Collected data entries
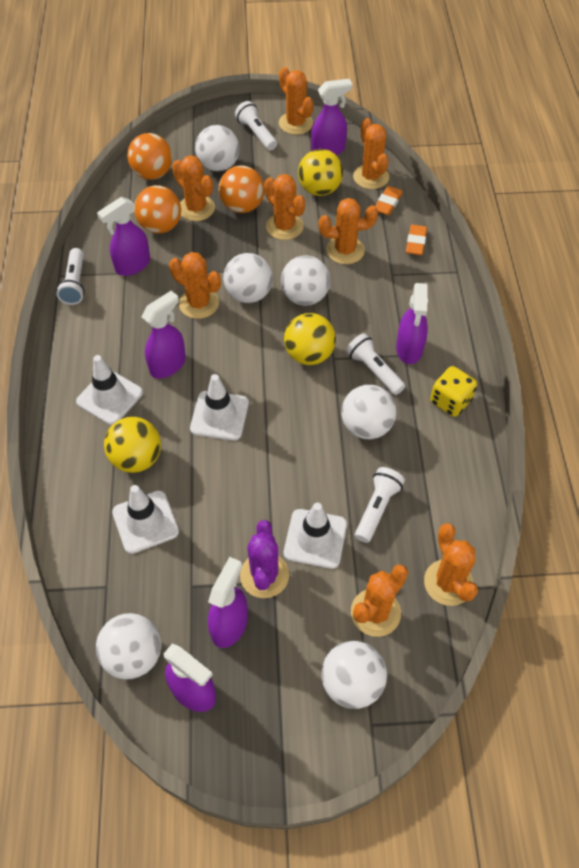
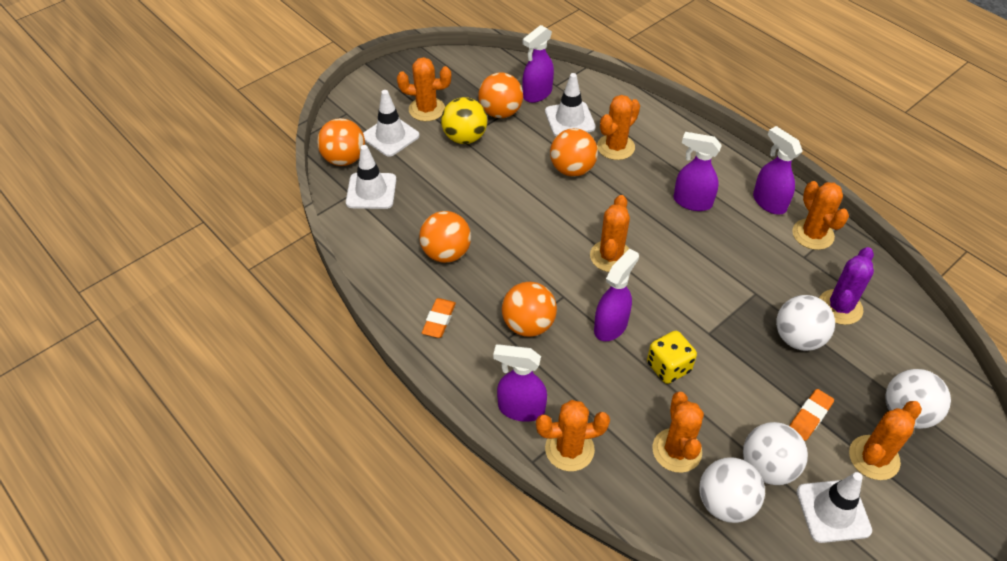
orange ball: 3 -> 5
orange cactus: 8 -> 7
purple spray bottle: 6 -> 5
white ball: 6 -> 4
white flashlight: 4 -> 0
yellow ball: 3 -> 1

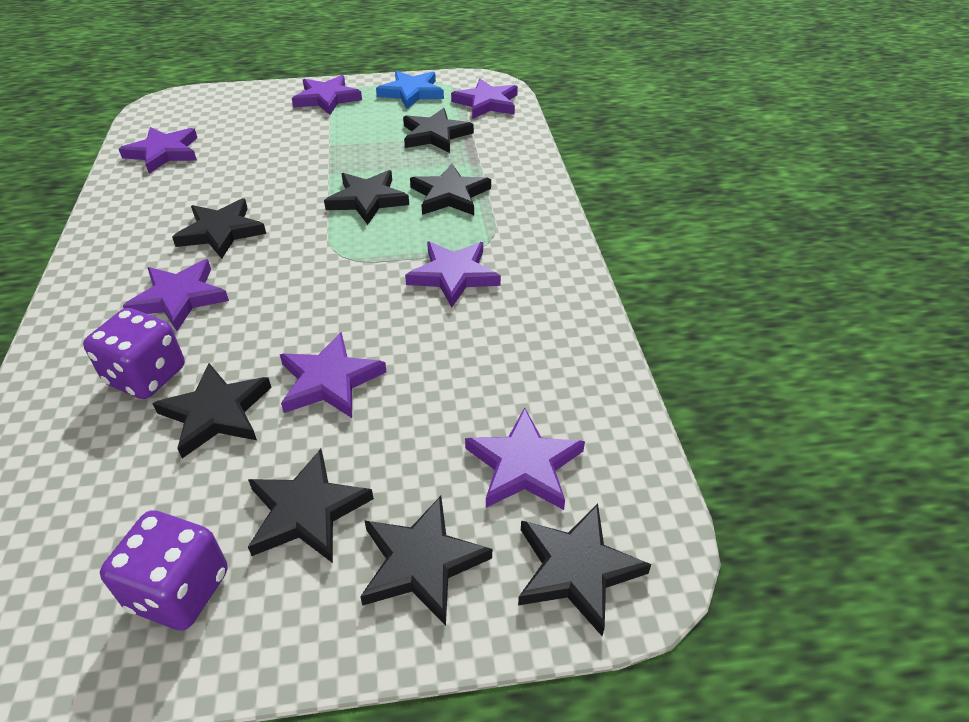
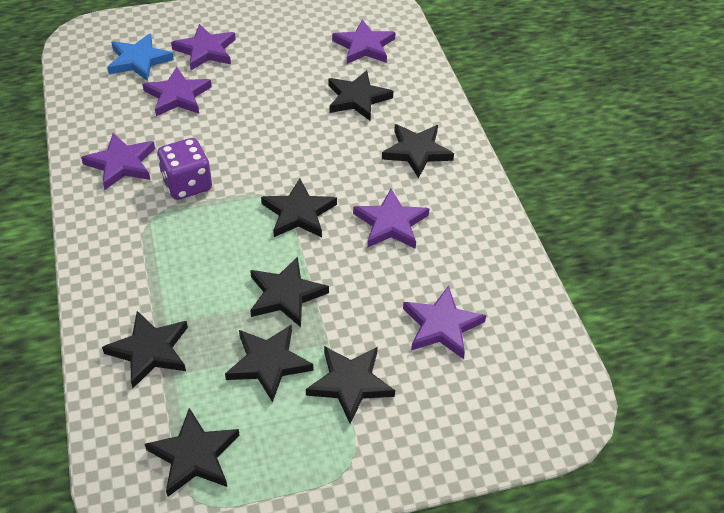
purple dice: 2 -> 1
purple star: 7 -> 6

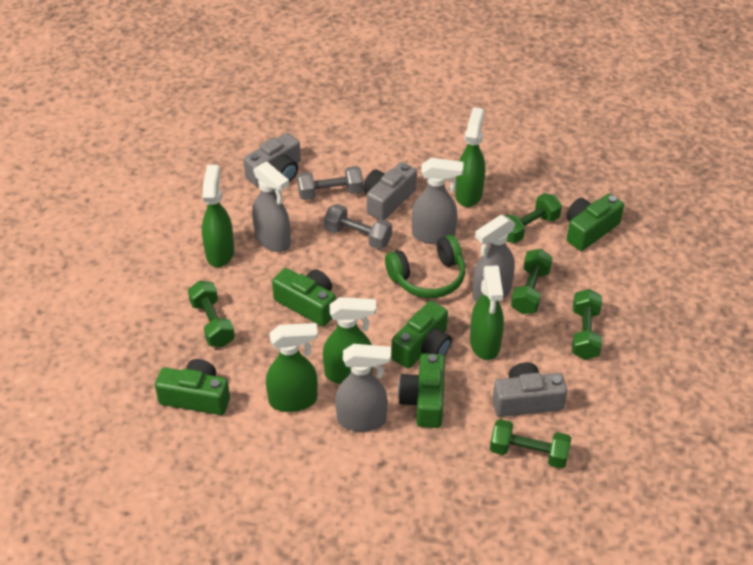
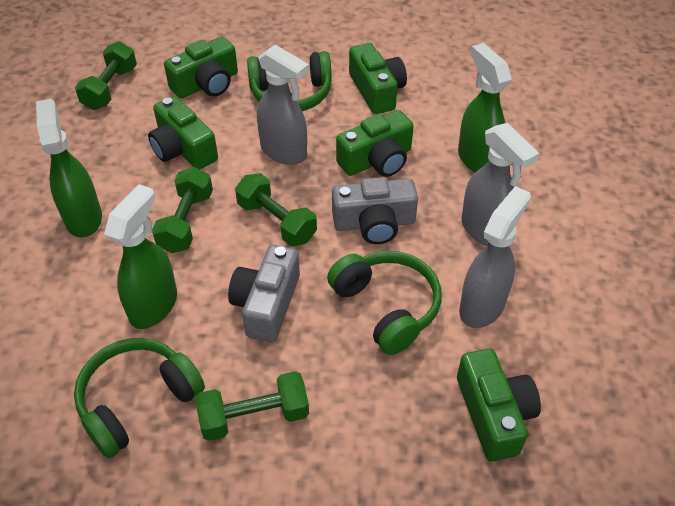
green dumbbell: 5 -> 4
green headphones: 1 -> 3
green spray bottle: 5 -> 3
grey camera: 3 -> 2
grey dumbbell: 2 -> 0
grey spray bottle: 4 -> 3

# Required action:
Scan the records for lines that hold "grey", and reproduce each one you find.

# Answer for this exercise:
grey camera: 3 -> 2
grey dumbbell: 2 -> 0
grey spray bottle: 4 -> 3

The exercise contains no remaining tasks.